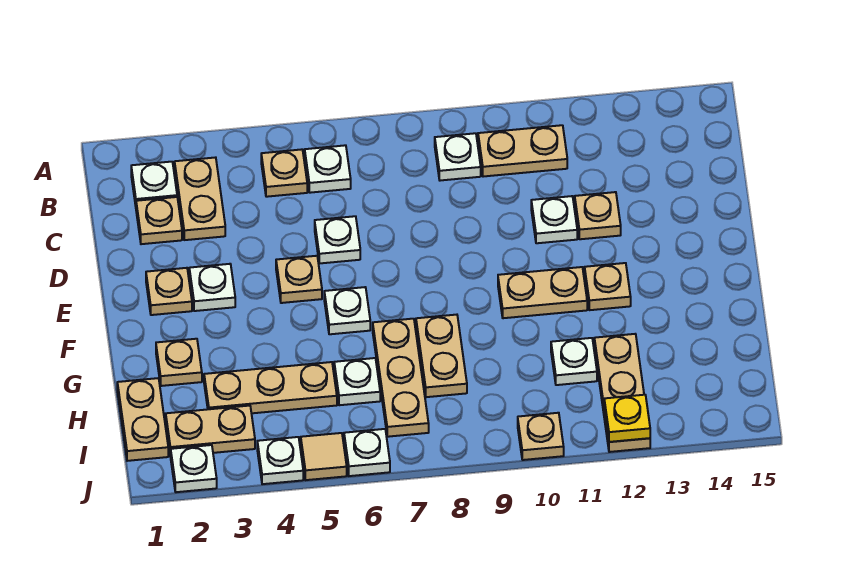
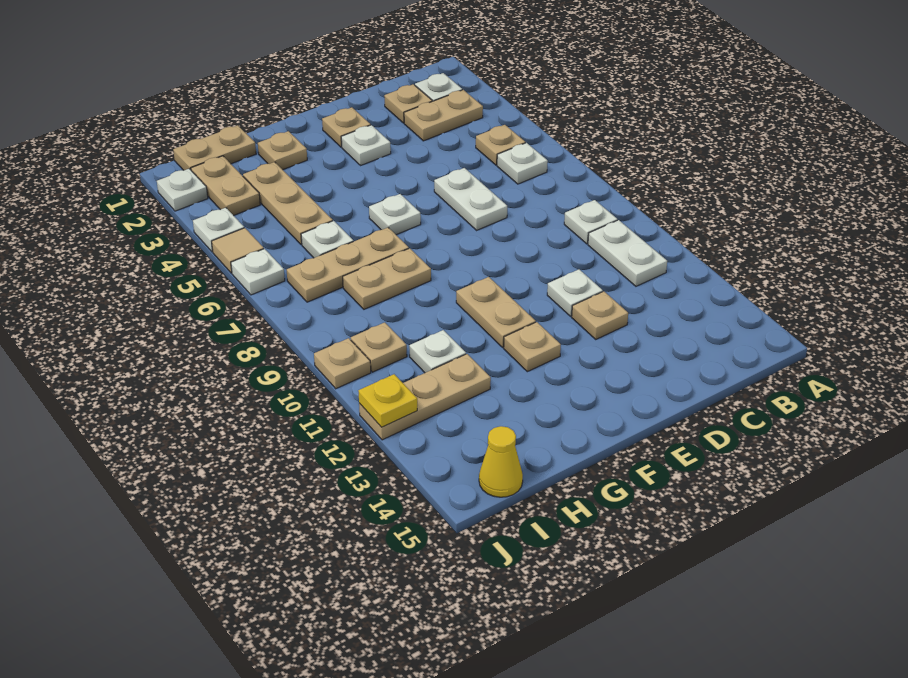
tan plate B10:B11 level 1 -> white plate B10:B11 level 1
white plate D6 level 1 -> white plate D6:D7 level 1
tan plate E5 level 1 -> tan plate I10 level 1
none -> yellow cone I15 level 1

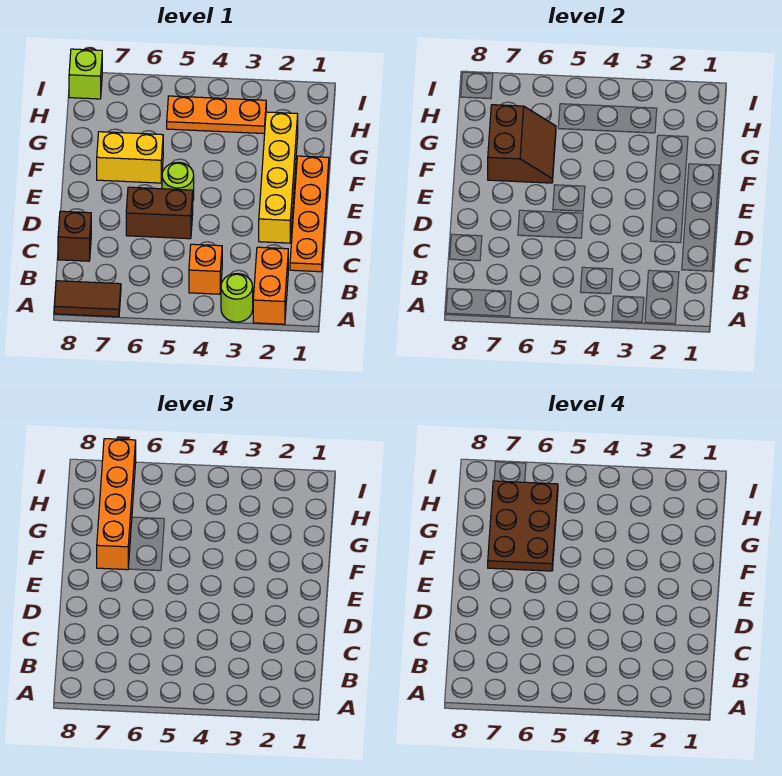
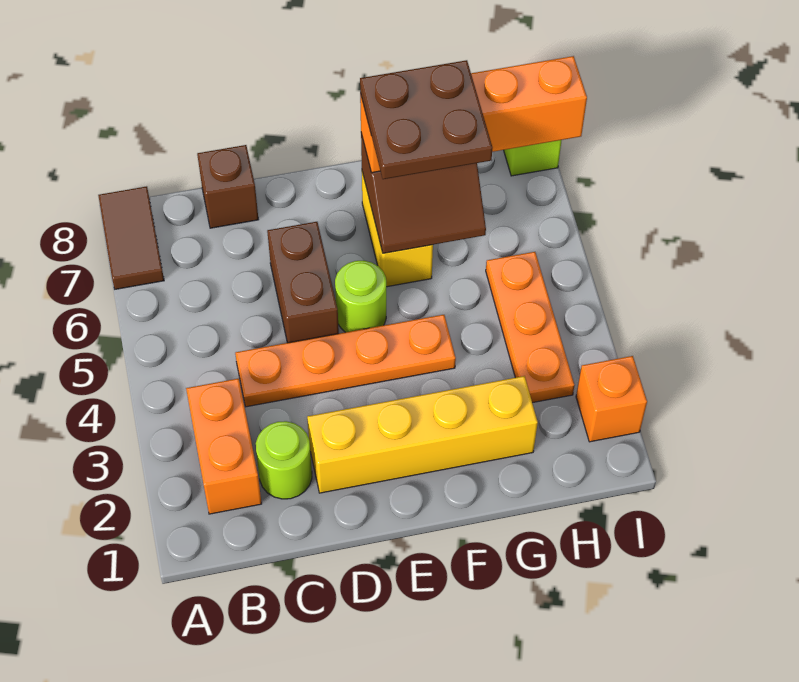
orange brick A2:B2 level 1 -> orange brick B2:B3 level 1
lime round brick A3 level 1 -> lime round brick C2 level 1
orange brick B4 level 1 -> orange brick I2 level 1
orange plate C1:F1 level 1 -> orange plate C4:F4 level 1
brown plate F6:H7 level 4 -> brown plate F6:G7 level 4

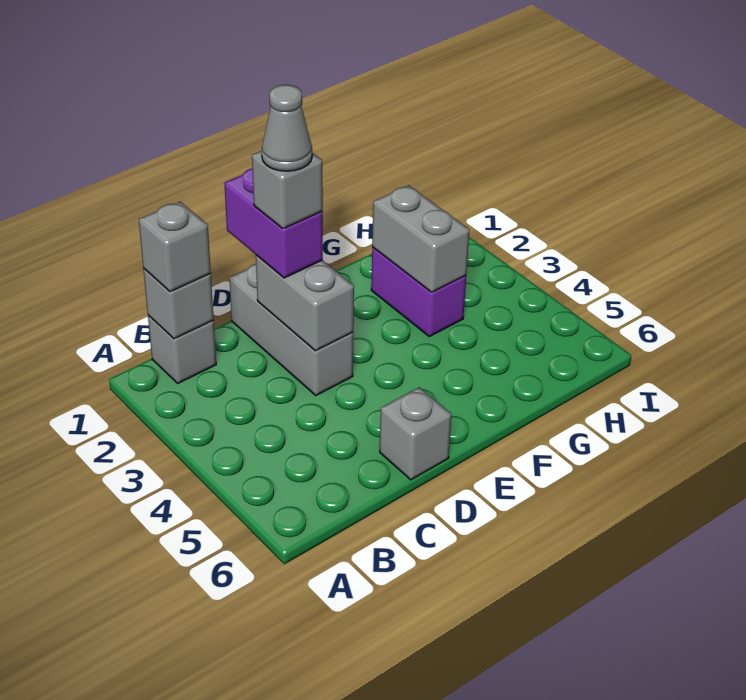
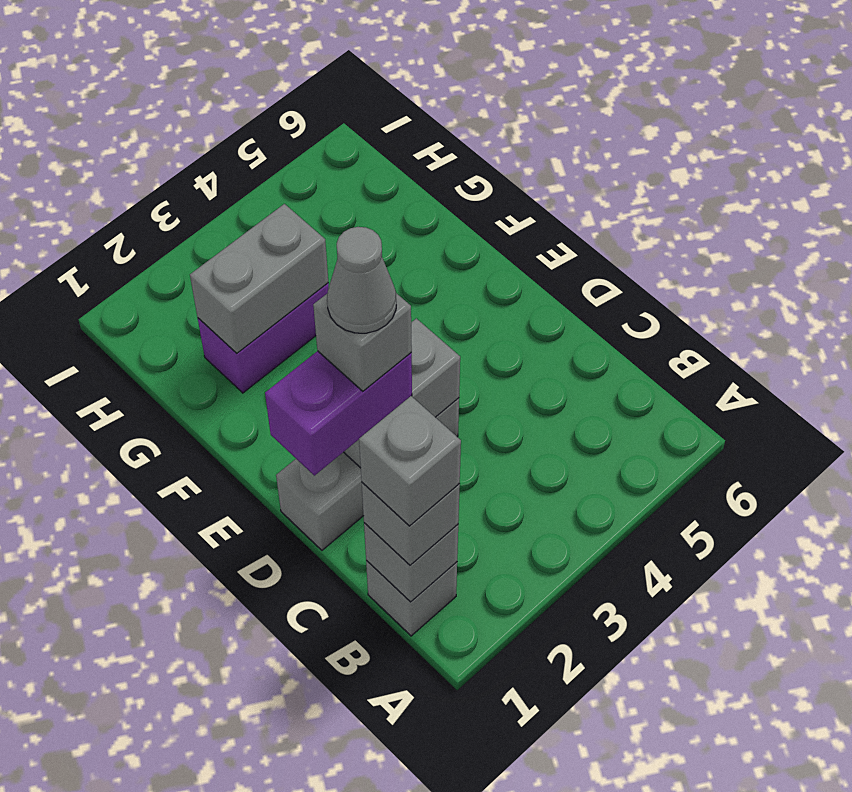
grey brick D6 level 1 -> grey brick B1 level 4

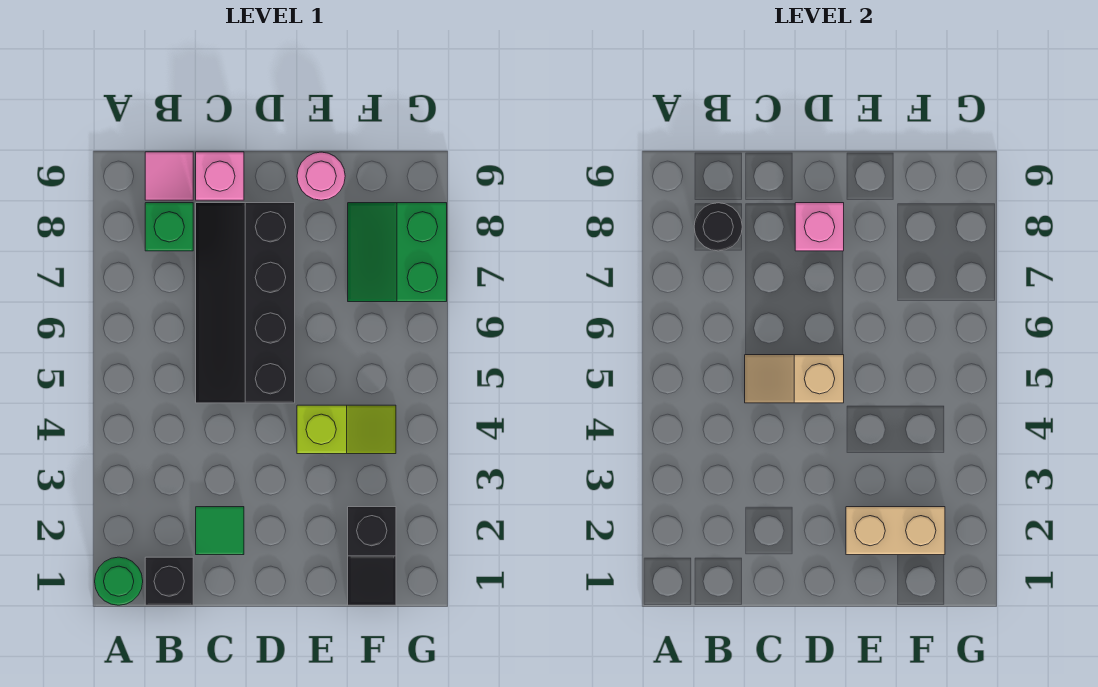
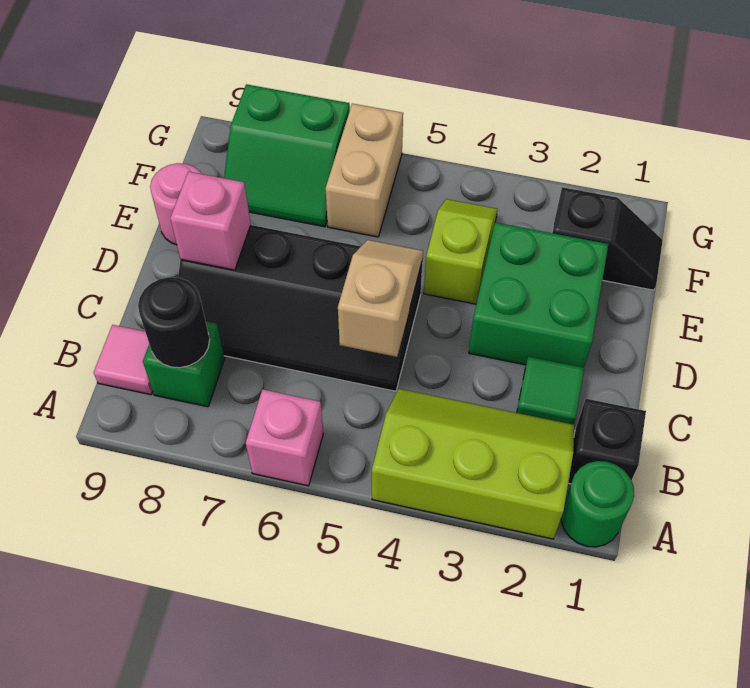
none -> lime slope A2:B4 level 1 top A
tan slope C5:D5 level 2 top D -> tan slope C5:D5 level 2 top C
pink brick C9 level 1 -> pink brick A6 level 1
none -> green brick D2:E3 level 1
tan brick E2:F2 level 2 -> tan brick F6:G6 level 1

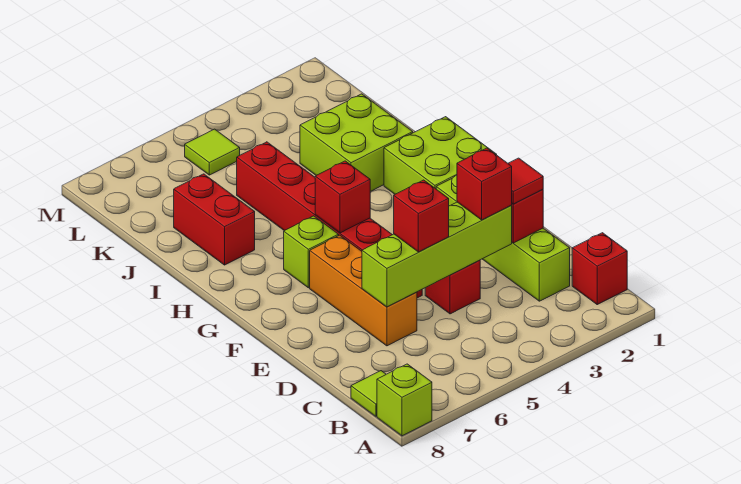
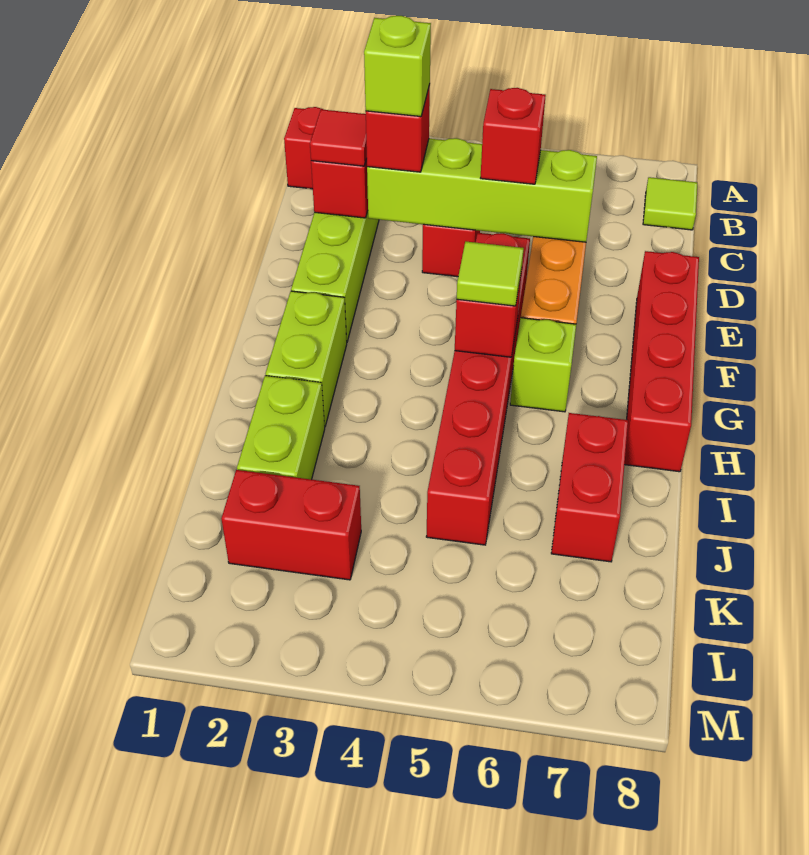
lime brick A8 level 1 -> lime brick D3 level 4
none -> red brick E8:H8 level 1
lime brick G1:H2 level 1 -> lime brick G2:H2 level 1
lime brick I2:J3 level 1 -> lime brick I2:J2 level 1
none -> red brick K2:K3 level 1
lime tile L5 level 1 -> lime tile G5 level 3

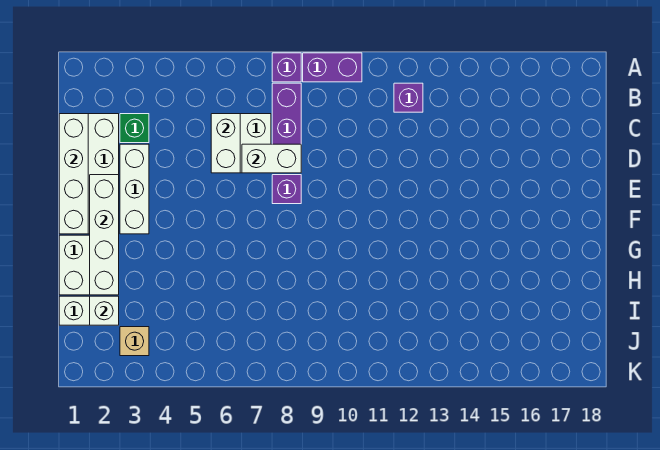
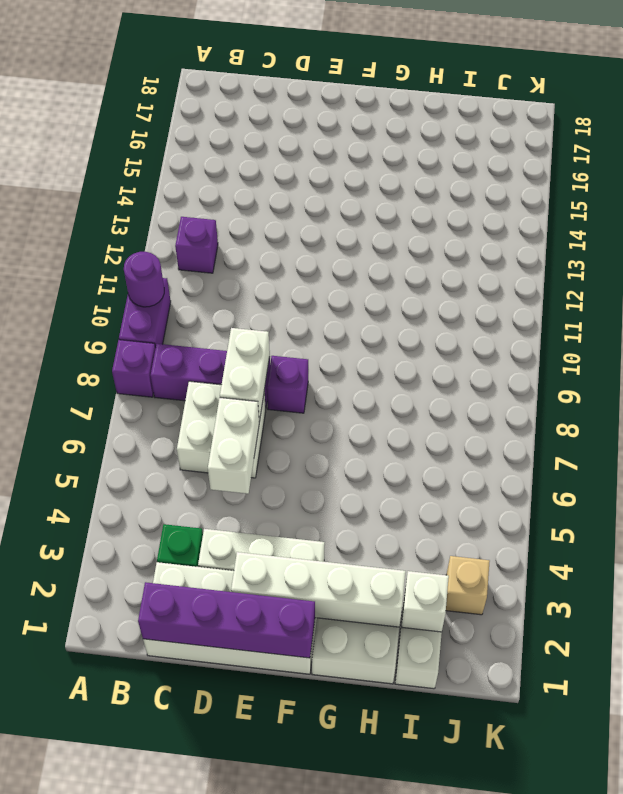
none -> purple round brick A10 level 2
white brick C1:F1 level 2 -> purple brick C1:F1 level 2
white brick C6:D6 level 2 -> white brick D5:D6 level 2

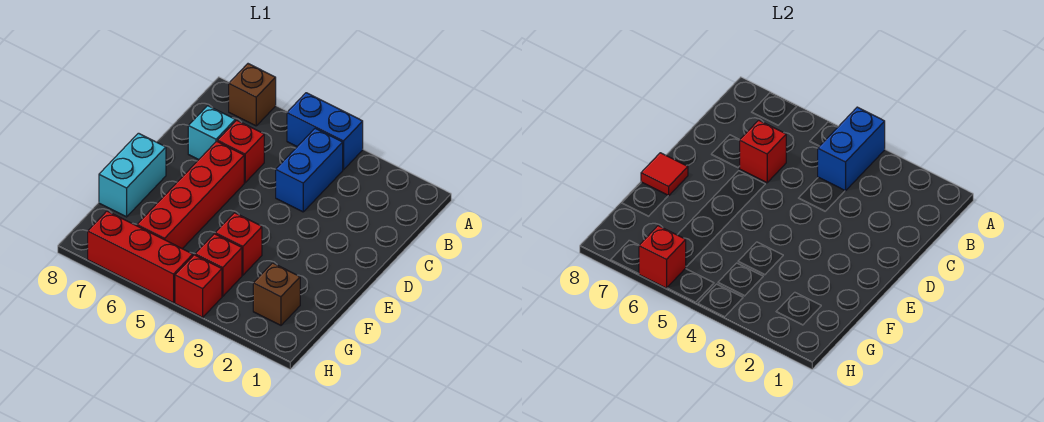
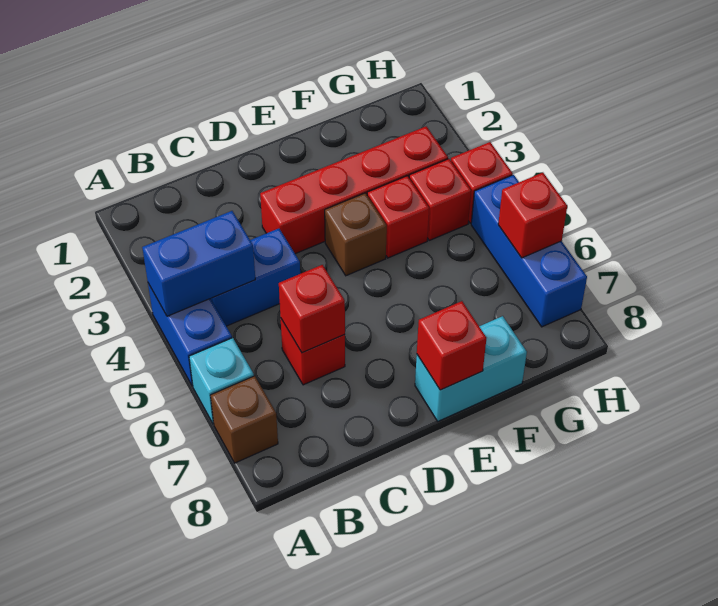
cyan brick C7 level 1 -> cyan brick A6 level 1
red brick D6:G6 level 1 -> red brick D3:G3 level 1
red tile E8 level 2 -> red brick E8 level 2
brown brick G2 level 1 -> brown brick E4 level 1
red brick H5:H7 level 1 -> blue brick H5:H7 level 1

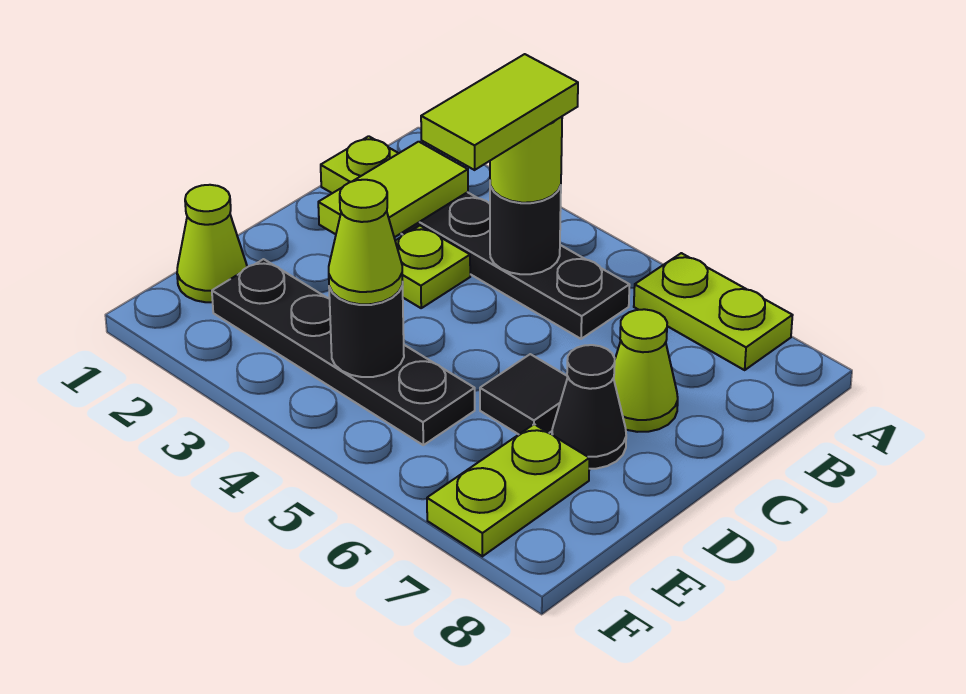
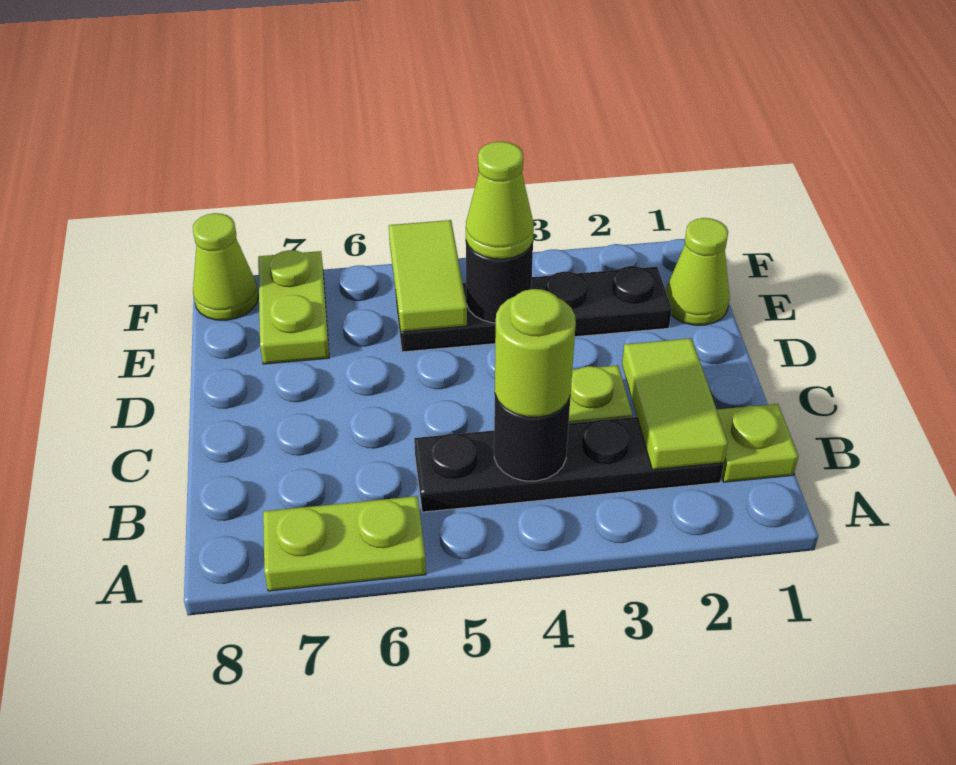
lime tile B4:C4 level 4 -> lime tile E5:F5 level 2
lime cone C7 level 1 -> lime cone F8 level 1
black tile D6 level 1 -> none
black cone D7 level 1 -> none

▶ **Problem requirements**
Only the lines that contain the word "white" should be copied from the material.

▶ **Answer to the problem**
tan plate B10:B11 level 1 -> white plate B10:B11 level 1
white plate D6 level 1 -> white plate D6:D7 level 1
white brick C1:F1 level 2 -> purple brick C1:F1 level 2
white brick C6:D6 level 2 -> white brick D5:D6 level 2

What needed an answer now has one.